Please filter the data down to the lines that include the word "none" and copy them.

---+---

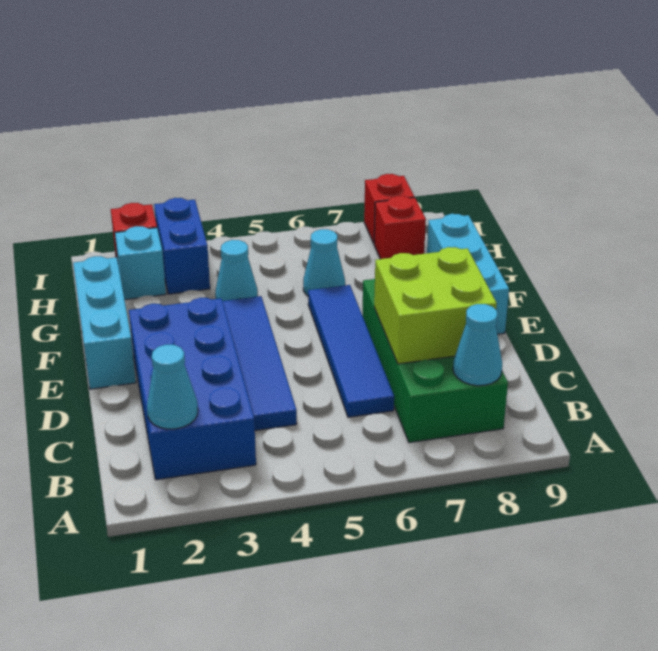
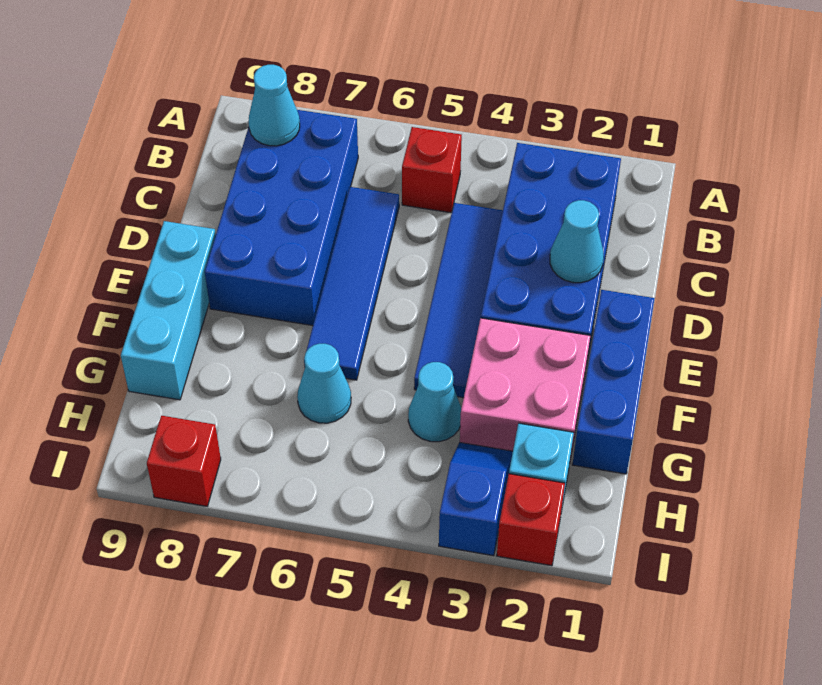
cyan 1x1 cone [147,345,198,429] -> cyan 1x1 cone moved to [550,200,604,283]
green 2x4 brick [362,279,508,443] -> blue 2x4 brick [205,110,358,326]
lime 2x2 brick [374,247,497,364] -> none
cyan 1x3 brick [73,256,136,389] -> blue 1x3 brick [572,290,655,474]
none -> pink 2x2 brick [460,318,591,454]
blue 1x2 brick [154,198,210,294] -> blue 1x2 slope [439,442,513,556]
red 1x1 brick [374,196,426,259] -> red 1x1 brick moved to [402,127,462,213]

---+---

Output for this exercise:
lime 2x2 brick [374,247,497,364] -> none
none -> pink 2x2 brick [460,318,591,454]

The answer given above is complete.